[Coordinate change listings]
-*-

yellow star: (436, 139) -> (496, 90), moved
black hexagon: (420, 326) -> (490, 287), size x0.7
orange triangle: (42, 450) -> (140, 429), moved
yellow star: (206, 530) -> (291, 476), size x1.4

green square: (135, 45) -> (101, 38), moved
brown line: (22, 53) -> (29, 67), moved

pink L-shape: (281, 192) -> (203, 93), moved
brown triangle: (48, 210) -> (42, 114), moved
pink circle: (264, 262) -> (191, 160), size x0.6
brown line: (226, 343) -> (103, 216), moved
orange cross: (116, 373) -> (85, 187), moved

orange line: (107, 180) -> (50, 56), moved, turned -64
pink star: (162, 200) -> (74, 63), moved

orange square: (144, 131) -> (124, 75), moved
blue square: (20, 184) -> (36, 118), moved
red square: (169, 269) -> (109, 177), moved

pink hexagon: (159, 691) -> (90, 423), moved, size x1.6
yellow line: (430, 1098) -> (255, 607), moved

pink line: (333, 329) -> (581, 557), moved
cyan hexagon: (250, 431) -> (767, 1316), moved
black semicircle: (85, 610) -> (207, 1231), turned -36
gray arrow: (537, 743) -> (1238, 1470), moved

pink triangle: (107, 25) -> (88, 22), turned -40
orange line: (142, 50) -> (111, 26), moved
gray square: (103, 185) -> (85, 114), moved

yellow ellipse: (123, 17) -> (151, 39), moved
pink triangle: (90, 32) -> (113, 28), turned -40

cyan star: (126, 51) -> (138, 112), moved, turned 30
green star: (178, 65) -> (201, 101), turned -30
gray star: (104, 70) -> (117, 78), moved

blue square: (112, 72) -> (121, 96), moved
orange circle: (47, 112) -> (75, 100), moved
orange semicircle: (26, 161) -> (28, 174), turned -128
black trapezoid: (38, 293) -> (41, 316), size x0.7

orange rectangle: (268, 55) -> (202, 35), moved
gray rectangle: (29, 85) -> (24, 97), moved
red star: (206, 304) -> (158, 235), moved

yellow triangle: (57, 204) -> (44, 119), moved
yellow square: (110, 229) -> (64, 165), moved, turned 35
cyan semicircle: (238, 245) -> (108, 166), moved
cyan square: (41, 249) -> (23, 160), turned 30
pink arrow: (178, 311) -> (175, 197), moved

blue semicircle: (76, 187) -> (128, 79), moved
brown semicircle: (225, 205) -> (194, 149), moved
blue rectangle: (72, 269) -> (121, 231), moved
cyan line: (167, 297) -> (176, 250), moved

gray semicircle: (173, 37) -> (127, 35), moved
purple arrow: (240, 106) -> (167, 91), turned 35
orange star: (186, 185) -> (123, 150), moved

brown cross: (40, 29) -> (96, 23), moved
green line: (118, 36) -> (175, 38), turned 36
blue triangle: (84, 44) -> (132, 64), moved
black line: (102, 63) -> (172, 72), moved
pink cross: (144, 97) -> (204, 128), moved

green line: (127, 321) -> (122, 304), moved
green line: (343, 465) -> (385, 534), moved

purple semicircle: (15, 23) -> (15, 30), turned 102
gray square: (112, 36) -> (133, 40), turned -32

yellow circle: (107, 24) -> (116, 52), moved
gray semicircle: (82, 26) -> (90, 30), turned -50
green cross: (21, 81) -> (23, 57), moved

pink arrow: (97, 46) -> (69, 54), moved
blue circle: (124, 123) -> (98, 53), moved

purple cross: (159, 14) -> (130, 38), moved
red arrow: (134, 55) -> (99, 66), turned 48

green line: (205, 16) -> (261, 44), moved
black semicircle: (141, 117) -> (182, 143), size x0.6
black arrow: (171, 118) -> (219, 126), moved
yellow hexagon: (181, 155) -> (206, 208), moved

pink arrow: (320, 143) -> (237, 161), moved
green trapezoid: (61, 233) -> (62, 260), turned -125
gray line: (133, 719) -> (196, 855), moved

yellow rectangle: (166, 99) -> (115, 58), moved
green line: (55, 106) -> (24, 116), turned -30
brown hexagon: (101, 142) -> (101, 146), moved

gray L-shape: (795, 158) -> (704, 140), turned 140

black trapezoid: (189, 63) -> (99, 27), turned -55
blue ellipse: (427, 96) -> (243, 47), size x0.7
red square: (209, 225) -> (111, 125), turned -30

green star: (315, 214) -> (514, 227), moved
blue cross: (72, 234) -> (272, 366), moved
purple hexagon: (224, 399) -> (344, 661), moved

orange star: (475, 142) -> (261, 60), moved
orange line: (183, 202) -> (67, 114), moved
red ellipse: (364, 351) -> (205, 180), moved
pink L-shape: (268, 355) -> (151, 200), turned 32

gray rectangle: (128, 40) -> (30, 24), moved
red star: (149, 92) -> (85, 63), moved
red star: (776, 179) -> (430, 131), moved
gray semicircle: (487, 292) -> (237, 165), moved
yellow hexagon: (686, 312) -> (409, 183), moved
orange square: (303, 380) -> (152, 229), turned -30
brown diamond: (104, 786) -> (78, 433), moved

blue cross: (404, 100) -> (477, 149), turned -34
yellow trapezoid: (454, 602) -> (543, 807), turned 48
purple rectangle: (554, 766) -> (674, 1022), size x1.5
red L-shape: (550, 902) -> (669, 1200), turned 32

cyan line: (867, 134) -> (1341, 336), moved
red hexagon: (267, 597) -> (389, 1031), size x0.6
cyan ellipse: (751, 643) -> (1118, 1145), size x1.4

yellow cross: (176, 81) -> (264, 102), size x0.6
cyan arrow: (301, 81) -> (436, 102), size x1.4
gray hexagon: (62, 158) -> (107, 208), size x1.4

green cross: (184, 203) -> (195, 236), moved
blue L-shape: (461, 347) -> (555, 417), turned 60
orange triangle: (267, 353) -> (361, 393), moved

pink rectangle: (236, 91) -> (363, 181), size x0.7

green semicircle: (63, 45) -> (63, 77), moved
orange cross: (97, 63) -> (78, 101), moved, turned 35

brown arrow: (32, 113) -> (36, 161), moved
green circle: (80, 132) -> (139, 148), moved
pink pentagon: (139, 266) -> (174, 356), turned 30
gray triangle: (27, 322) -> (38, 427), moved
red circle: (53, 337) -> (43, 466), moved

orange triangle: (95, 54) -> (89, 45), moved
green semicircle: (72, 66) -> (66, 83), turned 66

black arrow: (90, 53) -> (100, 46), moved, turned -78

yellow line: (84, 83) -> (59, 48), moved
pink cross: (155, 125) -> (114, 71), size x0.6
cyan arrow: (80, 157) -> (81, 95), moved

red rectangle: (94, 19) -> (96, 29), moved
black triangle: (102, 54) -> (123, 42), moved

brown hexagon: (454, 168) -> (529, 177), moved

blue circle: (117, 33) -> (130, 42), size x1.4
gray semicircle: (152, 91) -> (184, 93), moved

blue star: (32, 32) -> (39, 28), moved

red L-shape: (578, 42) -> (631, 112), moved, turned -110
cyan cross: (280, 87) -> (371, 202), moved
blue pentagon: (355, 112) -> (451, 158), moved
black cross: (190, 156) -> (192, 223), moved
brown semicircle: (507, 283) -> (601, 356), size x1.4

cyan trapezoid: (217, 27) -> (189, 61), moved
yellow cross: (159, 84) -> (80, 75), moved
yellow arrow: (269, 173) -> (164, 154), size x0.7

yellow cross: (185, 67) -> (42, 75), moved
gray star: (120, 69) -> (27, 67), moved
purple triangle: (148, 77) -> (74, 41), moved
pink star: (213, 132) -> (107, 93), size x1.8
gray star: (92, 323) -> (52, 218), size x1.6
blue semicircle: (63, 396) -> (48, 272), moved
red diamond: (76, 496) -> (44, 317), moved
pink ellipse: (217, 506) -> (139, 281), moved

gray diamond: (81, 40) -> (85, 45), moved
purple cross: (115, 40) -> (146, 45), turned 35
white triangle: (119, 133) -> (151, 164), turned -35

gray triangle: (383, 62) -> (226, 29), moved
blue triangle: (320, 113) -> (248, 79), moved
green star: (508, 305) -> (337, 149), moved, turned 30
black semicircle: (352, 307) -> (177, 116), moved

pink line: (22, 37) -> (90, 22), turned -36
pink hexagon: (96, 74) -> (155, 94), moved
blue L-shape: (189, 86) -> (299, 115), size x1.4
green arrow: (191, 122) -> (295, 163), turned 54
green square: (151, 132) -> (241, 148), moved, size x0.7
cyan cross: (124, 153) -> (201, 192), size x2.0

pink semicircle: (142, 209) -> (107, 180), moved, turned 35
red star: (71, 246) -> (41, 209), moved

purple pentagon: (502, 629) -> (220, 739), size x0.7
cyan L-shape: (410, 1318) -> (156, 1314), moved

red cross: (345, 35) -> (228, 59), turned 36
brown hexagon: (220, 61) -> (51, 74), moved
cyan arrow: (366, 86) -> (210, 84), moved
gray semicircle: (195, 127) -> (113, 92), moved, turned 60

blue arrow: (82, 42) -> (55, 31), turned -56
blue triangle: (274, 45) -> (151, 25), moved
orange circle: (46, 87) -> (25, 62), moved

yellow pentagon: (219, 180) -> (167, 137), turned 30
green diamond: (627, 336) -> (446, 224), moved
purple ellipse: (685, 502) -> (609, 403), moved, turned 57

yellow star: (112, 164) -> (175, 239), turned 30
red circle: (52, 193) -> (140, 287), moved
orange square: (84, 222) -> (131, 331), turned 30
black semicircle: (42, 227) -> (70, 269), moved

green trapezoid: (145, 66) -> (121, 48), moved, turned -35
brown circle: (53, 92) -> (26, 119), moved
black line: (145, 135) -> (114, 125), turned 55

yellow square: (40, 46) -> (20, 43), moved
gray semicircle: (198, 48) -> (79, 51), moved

-*-

• Task prompt
Extract from the records above the lines from the one containing "yellow line: (84, 83) -> (59, 48), moved" to the one containing "blue star: (32, 32) -> (39, 28), moved", both lines included, exactly as they appear and with nothing else.

• The answer
yellow line: (84, 83) -> (59, 48), moved
pink cross: (155, 125) -> (114, 71), size x0.6
cyan arrow: (80, 157) -> (81, 95), moved

red rectangle: (94, 19) -> (96, 29), moved
black triangle: (102, 54) -> (123, 42), moved

brown hexagon: (454, 168) -> (529, 177), moved

blue circle: (117, 33) -> (130, 42), size x1.4
gray semicircle: (152, 91) -> (184, 93), moved

blue star: (32, 32) -> (39, 28), moved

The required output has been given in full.